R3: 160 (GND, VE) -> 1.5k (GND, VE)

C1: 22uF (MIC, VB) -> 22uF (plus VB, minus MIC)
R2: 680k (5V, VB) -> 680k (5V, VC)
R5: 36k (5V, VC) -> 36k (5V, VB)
· · · · · · ·
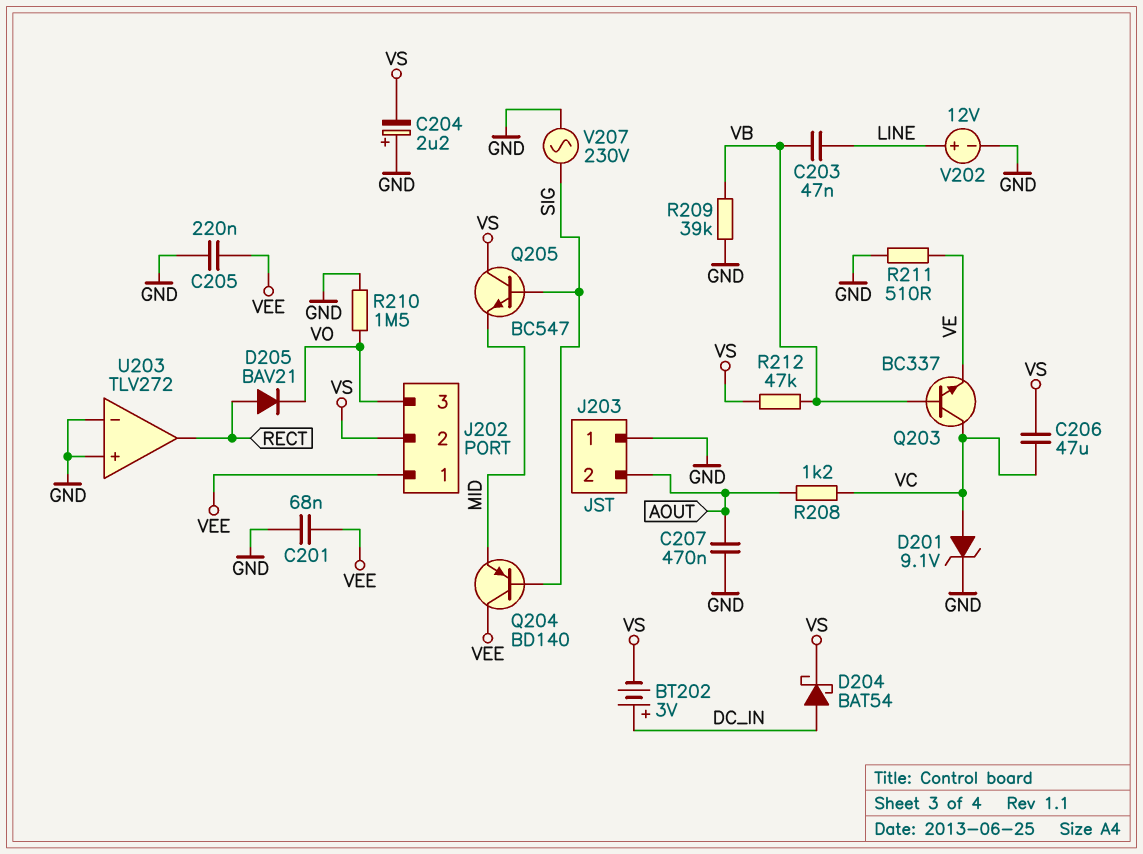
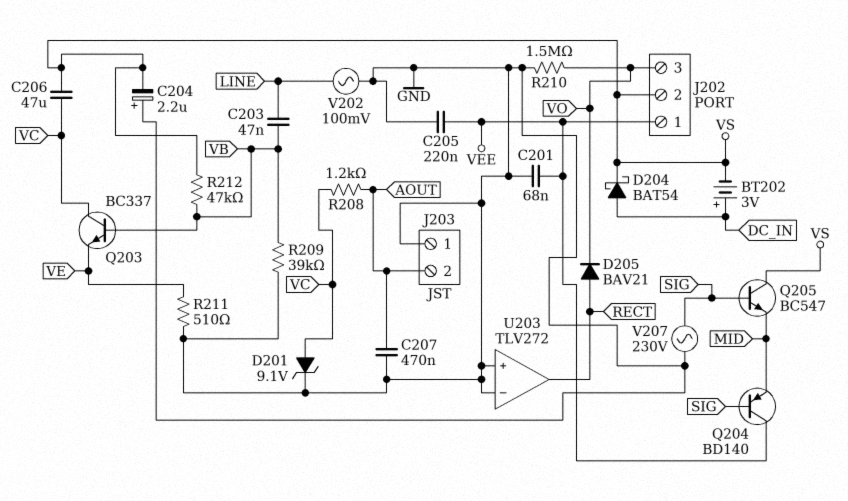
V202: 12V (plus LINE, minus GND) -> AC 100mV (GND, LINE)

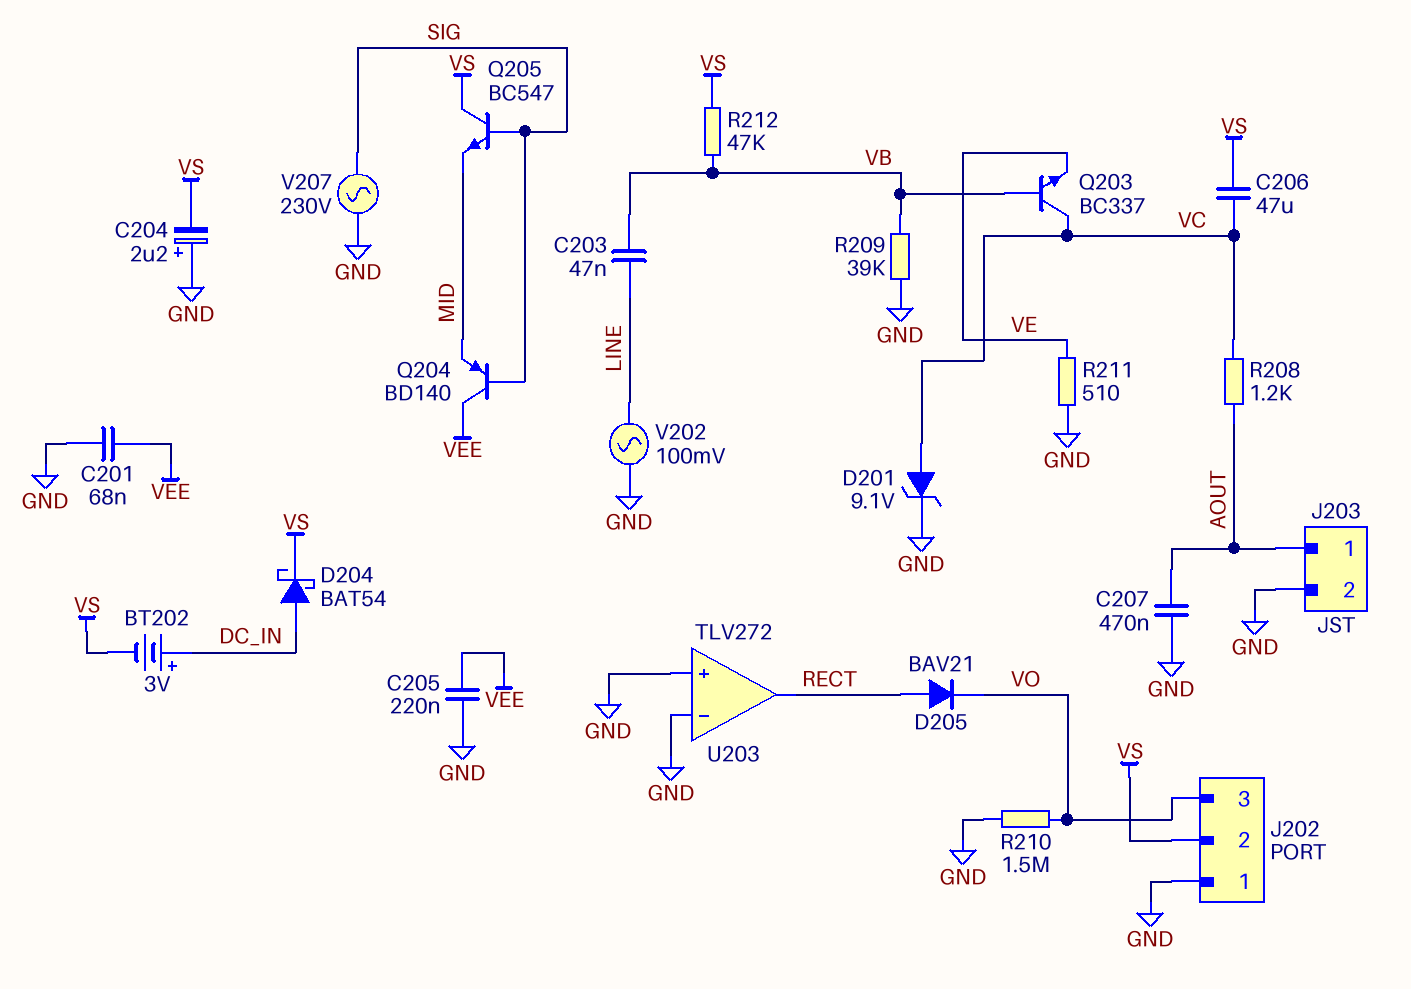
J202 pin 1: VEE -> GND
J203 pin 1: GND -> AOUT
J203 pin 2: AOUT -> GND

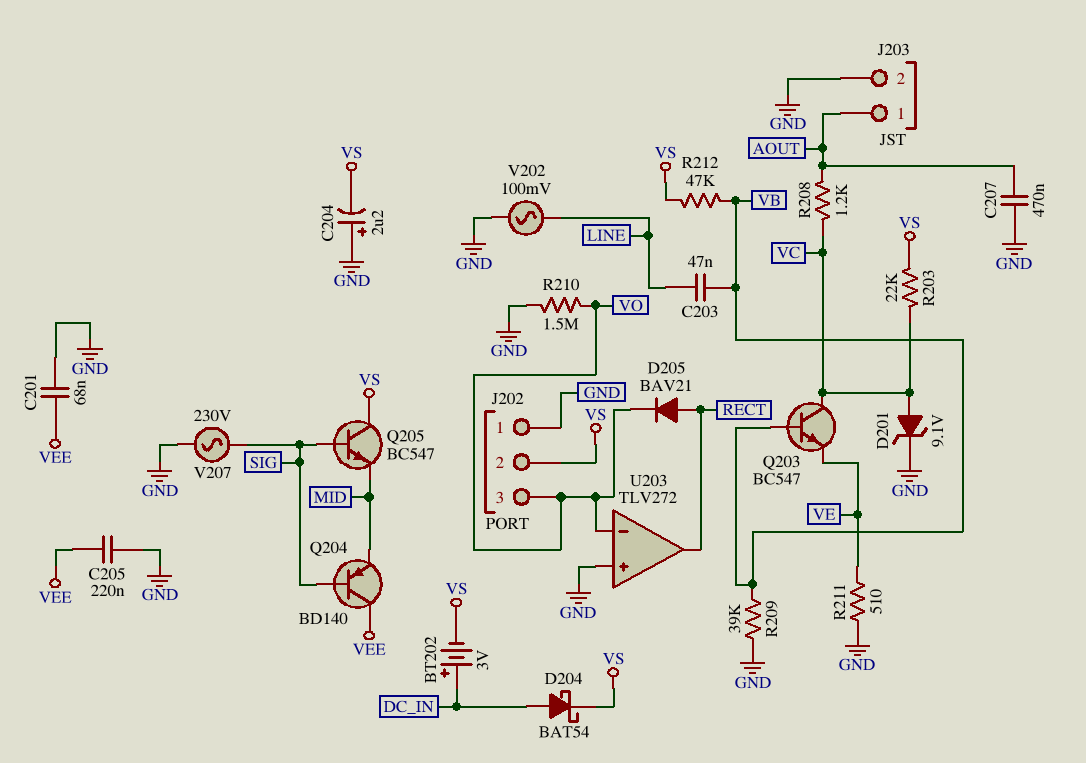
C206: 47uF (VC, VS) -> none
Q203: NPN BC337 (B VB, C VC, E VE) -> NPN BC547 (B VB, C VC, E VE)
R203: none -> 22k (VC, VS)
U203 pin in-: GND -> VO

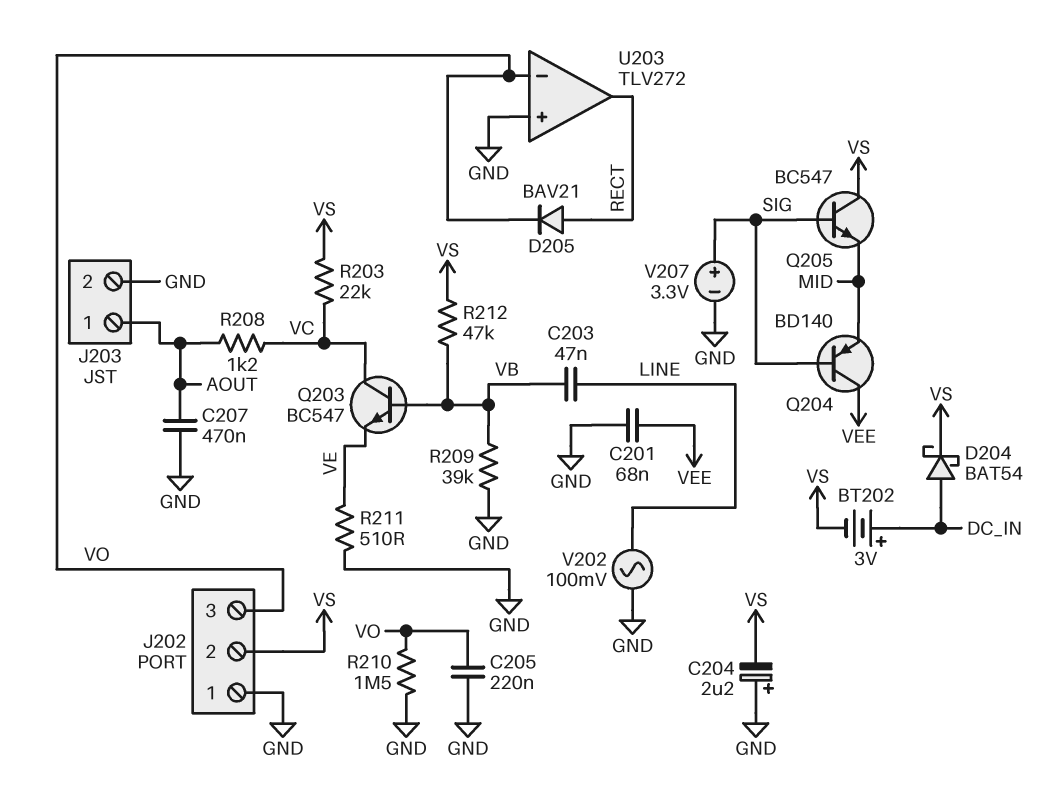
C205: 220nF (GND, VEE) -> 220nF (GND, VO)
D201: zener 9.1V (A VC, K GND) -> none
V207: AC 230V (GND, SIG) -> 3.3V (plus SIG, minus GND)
· · · · · · ·
The answer must be a single number: how many lines in the data contain the string "plus"?

3